++++ Exercise data ++++

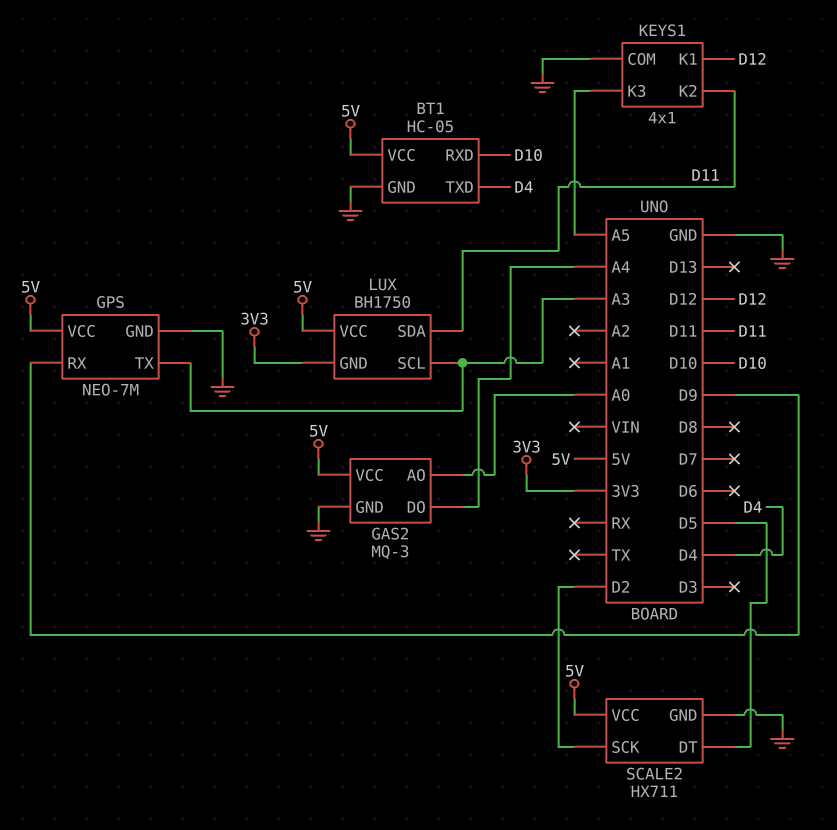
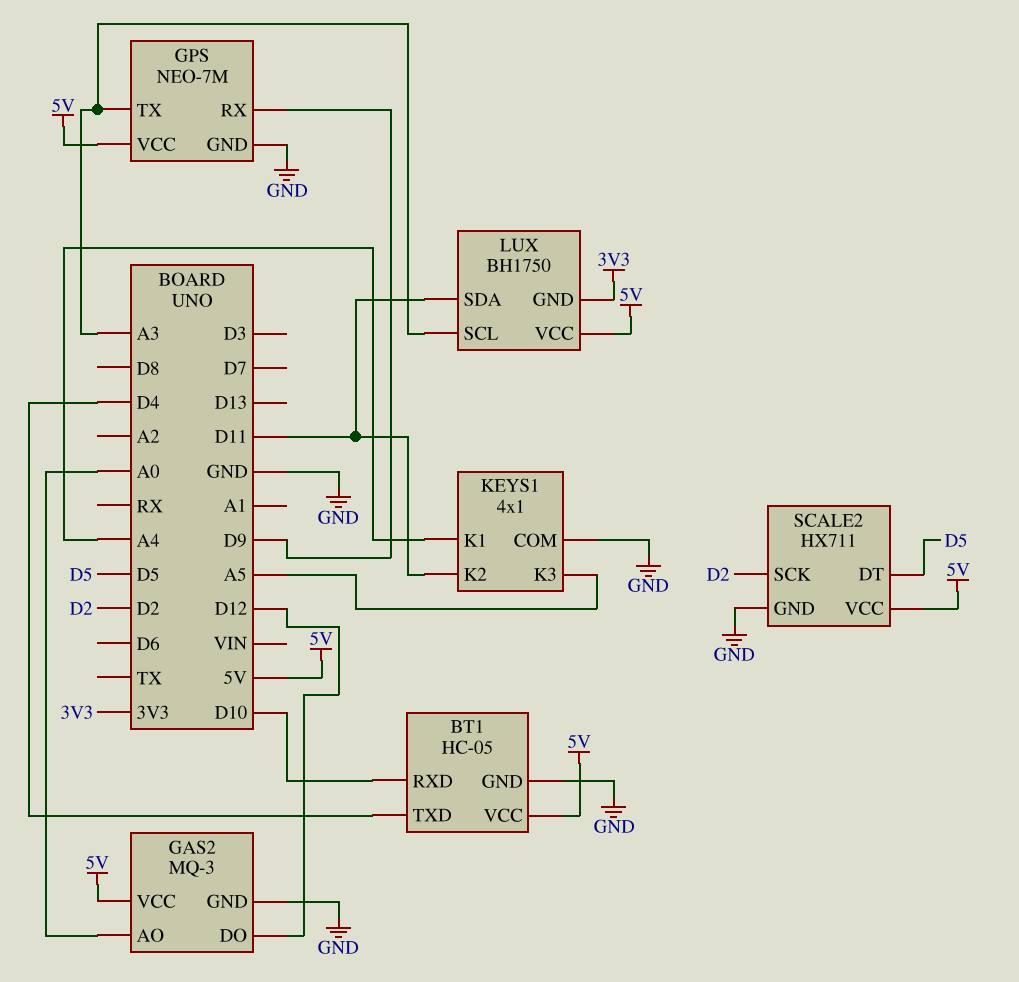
GAS2 pin DO: A4 -> D12
KEYS1 pin K1: D12 -> A4

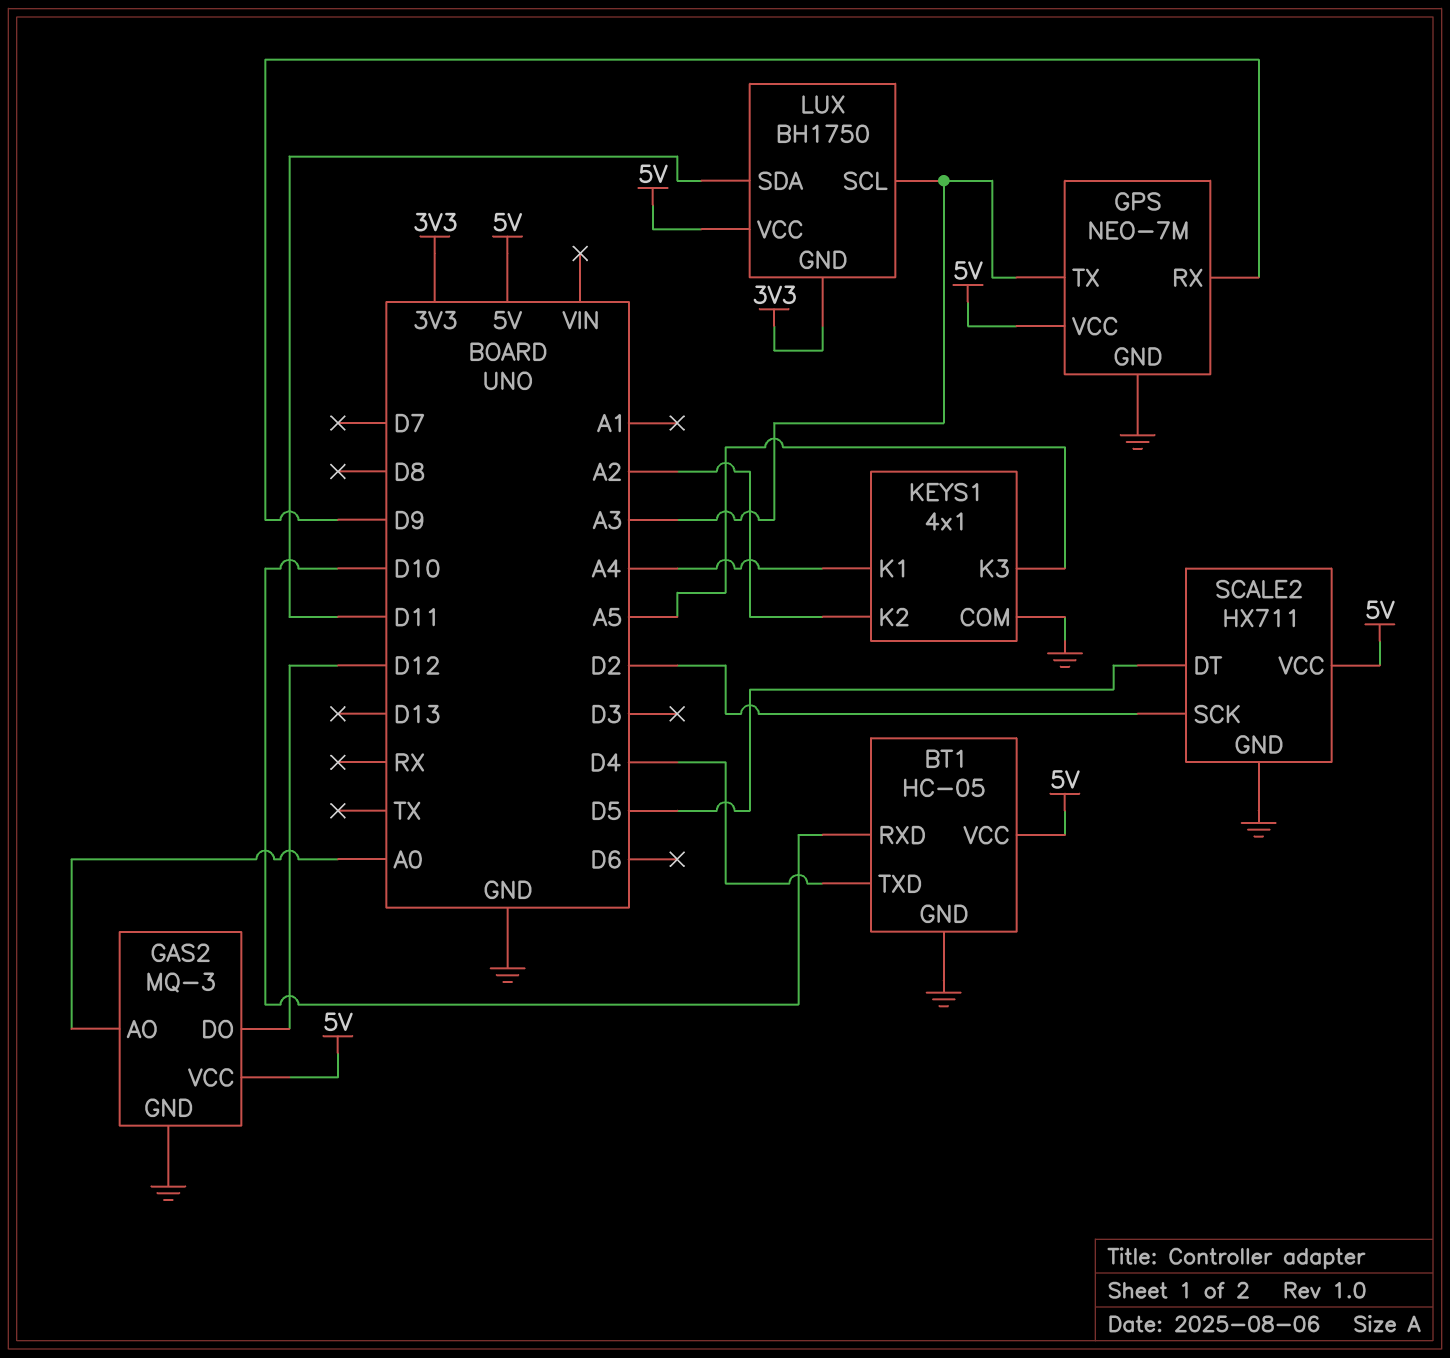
KEYS1 pin K2: D11 -> A2

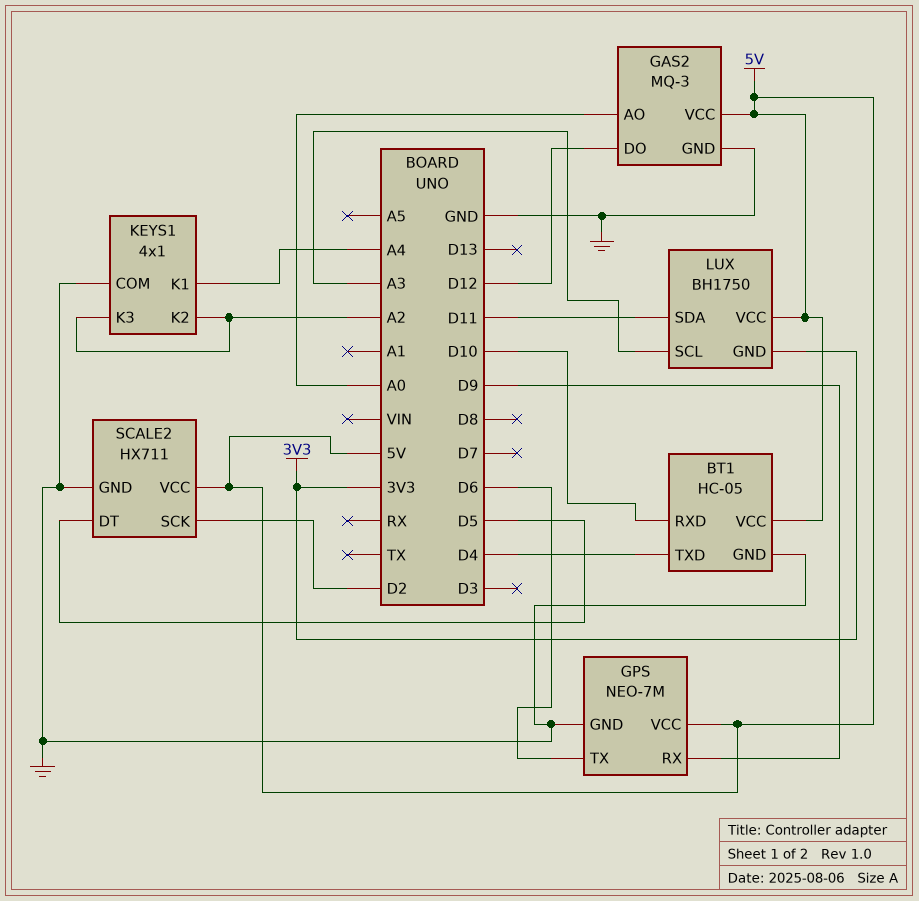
GPS pin TX: A3 -> D6
KEYS1 pin K3: A5 -> A2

++++

→ **Assignment**
If a record holds a picture, leave the picture out and print everything else exactly.

→ **Task answer**
GAS2 pin DO: A4 -> D12
KEYS1 pin K1: D12 -> A4

KEYS1 pin K2: D11 -> A2

GPS pin TX: A3 -> D6
KEYS1 pin K3: A5 -> A2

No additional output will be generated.